Your goal: Copy each line of the following data that contains "yellow".

- - -

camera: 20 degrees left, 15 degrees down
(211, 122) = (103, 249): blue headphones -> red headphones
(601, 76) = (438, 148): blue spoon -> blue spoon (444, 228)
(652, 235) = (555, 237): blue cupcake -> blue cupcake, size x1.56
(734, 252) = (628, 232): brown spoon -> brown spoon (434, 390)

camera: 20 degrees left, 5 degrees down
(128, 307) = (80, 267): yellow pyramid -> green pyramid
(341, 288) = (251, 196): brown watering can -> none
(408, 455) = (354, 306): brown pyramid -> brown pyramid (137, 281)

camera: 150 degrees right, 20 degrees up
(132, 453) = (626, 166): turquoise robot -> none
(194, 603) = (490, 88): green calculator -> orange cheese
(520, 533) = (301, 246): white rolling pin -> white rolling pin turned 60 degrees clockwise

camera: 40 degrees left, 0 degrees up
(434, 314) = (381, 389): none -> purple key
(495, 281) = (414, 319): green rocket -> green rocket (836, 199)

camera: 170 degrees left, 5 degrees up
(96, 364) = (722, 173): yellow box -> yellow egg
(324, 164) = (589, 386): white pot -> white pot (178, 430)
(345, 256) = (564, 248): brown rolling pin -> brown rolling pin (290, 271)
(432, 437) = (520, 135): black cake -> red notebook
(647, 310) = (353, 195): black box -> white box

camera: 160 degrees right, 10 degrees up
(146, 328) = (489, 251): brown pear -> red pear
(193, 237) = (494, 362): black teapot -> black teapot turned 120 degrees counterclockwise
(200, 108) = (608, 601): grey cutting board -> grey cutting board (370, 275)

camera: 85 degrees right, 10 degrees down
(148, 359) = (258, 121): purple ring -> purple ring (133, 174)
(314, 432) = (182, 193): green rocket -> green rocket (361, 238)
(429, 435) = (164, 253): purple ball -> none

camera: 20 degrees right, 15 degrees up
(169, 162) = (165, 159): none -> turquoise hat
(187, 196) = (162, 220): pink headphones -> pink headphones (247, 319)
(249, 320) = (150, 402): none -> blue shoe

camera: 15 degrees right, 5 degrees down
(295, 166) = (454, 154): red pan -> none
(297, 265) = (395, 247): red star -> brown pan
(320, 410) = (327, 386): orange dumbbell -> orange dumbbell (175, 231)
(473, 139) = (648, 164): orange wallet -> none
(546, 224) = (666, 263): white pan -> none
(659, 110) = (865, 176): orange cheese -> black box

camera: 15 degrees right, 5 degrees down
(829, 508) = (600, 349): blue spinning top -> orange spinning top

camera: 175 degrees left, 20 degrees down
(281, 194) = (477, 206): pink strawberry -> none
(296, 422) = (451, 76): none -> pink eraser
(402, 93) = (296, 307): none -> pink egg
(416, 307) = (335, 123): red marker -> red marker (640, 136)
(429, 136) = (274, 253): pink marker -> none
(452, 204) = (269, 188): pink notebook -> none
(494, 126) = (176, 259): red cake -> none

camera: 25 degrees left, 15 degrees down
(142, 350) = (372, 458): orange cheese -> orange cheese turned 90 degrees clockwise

- - -

Exercise result:
(128, 307) = (80, 267): yellow pyramid -> green pyramid
(96, 364) = (722, 173): yellow box -> yellow egg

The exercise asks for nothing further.